■ PROBLEM REQUIREMENTS
Rewrite these lines with "meatloaf" swapped for "casserole" and every other part left unchanged.

———

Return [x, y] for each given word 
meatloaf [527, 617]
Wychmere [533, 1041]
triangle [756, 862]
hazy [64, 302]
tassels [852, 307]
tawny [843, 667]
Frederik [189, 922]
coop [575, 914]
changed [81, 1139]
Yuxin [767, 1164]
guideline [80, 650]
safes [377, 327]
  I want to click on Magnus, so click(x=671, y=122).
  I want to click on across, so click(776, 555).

———

■ TASK ANSWER
Return [x, y] for each given word 
casserole [527, 617]
Wychmere [533, 1041]
triangle [756, 862]
hazy [64, 302]
tassels [852, 307]
tawny [843, 667]
Frederik [189, 922]
coop [575, 914]
changed [81, 1139]
Yuxin [767, 1164]
guideline [80, 650]
safes [377, 327]
  I want to click on Magnus, so click(x=671, y=122).
  I want to click on across, so click(776, 555).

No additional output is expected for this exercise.